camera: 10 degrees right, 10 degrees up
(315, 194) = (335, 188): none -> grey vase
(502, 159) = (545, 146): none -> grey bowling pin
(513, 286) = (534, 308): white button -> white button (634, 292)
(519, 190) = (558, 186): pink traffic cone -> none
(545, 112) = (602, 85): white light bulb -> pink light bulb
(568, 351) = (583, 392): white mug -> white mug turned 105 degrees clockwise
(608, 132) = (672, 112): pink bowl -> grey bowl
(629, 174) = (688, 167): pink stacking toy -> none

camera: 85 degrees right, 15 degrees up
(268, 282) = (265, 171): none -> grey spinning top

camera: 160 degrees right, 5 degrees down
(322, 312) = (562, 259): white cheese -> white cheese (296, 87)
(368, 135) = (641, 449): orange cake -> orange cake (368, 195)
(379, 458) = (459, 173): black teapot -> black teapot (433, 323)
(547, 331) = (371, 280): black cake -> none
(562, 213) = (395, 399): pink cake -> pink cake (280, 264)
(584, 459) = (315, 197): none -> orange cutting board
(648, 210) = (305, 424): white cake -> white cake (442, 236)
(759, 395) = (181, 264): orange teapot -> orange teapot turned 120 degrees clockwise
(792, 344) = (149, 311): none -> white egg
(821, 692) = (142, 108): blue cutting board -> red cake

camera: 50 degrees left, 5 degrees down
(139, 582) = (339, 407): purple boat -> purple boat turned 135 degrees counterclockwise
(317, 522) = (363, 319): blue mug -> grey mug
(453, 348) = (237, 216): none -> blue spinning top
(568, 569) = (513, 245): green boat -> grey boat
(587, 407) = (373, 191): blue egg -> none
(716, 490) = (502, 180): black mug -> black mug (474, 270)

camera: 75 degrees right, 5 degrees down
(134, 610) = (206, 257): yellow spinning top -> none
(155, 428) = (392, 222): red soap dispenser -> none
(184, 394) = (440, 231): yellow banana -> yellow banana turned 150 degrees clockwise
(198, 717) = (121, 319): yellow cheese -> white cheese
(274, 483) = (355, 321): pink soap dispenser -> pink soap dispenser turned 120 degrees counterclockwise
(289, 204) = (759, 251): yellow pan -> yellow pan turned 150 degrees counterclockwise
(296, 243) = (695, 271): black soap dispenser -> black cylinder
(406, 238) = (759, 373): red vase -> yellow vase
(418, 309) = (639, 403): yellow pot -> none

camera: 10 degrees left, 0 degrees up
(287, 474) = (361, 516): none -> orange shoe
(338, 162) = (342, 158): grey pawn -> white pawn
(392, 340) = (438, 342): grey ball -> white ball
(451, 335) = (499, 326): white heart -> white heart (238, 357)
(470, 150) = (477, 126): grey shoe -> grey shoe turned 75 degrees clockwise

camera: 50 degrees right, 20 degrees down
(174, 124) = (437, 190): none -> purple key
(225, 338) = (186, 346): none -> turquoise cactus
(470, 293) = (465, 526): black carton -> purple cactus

▸ **Exercise**
Each line of the data is to be restated exactly.

▸ **Your solution**
camera: 10 degrees right, 10 degrees up
(315, 194) = (335, 188): none -> grey vase
(502, 159) = (545, 146): none -> grey bowling pin
(513, 286) = (534, 308): white button -> white button (634, 292)
(519, 190) = (558, 186): pink traffic cone -> none
(545, 112) = (602, 85): white light bulb -> pink light bulb
(568, 351) = (583, 392): white mug -> white mug turned 105 degrees clockwise
(608, 132) = (672, 112): pink bowl -> grey bowl
(629, 174) = (688, 167): pink stacking toy -> none

camera: 85 degrees right, 15 degrees up
(268, 282) = (265, 171): none -> grey spinning top

camera: 160 degrees right, 5 degrees down
(322, 312) = (562, 259): white cheese -> white cheese (296, 87)
(368, 135) = (641, 449): orange cake -> orange cake (368, 195)
(379, 458) = (459, 173): black teapot -> black teapot (433, 323)
(547, 331) = (371, 280): black cake -> none
(562, 213) = (395, 399): pink cake -> pink cake (280, 264)
(584, 459) = (315, 197): none -> orange cutting board
(648, 210) = (305, 424): white cake -> white cake (442, 236)
(759, 395) = (181, 264): orange teapot -> orange teapot turned 120 degrees clockwise
(792, 344) = (149, 311): none -> white egg
(821, 692) = (142, 108): blue cutting board -> red cake

camera: 50 degrees left, 5 degrees down
(139, 582) = (339, 407): purple boat -> purple boat turned 135 degrees counterclockwise
(317, 522) = (363, 319): blue mug -> grey mug
(453, 348) = (237, 216): none -> blue spinning top
(568, 569) = (513, 245): green boat -> grey boat
(587, 407) = (373, 191): blue egg -> none
(716, 490) = (502, 180): black mug -> black mug (474, 270)

camera: 75 degrees right, 5 degrees down
(134, 610) = (206, 257): yellow spinning top -> none
(155, 428) = (392, 222): red soap dispenser -> none
(184, 394) = (440, 231): yellow banana -> yellow banana turned 150 degrees clockwise
(198, 717) = (121, 319): yellow cheese -> white cheese
(274, 483) = (355, 321): pink soap dispenser -> pink soap dispenser turned 120 degrees counterclockwise
(289, 204) = (759, 251): yellow pan -> yellow pan turned 150 degrees counterclockwise
(296, 243) = (695, 271): black soap dispenser -> black cylinder
(406, 238) = (759, 373): red vase -> yellow vase
(418, 309) = (639, 403): yellow pot -> none

camera: 10 degrees left, 0 degrees up
(287, 474) = (361, 516): none -> orange shoe
(338, 162) = (342, 158): grey pawn -> white pawn
(392, 340) = (438, 342): grey ball -> white ball
(451, 335) = (499, 326): white heart -> white heart (238, 357)
(470, 150) = (477, 126): grey shoe -> grey shoe turned 75 degrees clockwise

camera: 50 degrees right, 20 degrees down
(174, 124) = (437, 190): none -> purple key
(225, 338) = (186, 346): none -> turquoise cactus
(470, 293) = (465, 526): black carton -> purple cactus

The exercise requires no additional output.